◆ **What the task asks**
Without any pictures, the records below should be reproduced exactly.

Task data section start

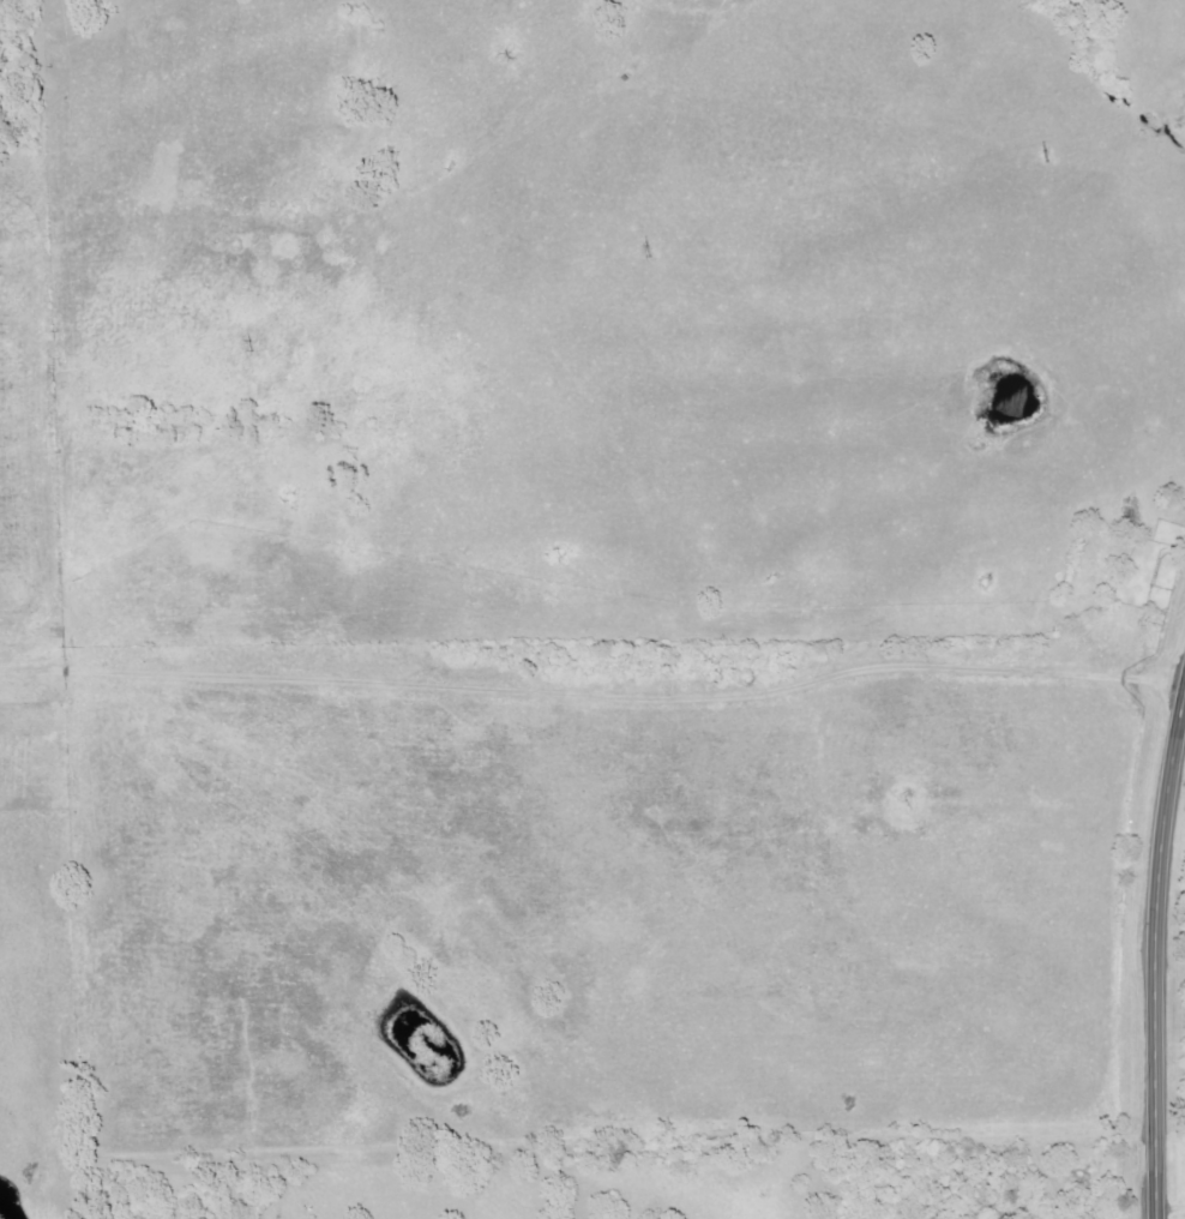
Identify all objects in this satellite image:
power tower: (1041, 157)
power tower: (639, 253)
power tower: (247, 346)
road: (1156, 953)

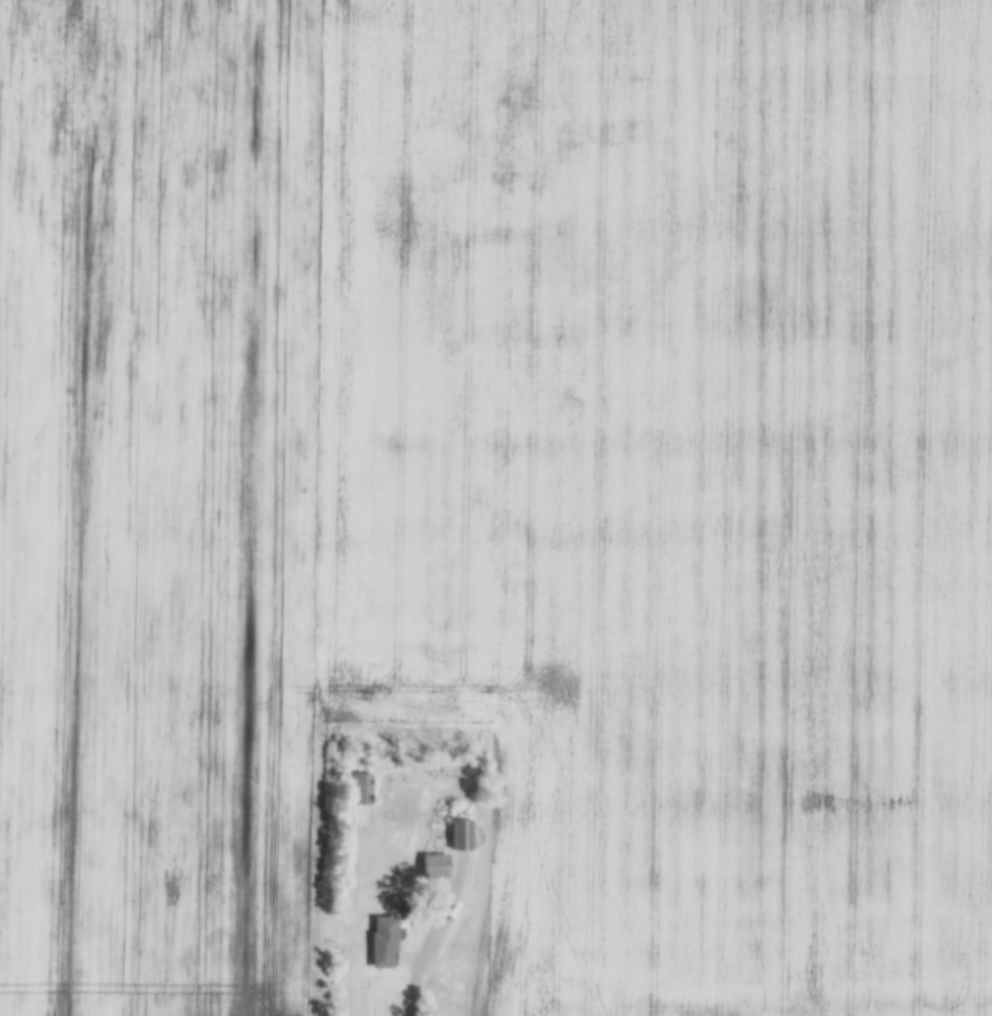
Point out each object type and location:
crop: (672, 481)
crop: (155, 502)
building: (360, 788)
building: (459, 834)
building: (434, 866)
road: (432, 935)
building: (383, 940)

Task data section end

◆ **Finished exercise**
Identify all objects in this satellite image:
power tower: (1041, 157)
power tower: (639, 253)
power tower: (247, 346)
road: (1156, 953)

Point out each object type and location:
crop: (672, 481)
crop: (155, 502)
building: (360, 788)
building: (459, 834)
building: (434, 866)
road: (432, 935)
building: (383, 940)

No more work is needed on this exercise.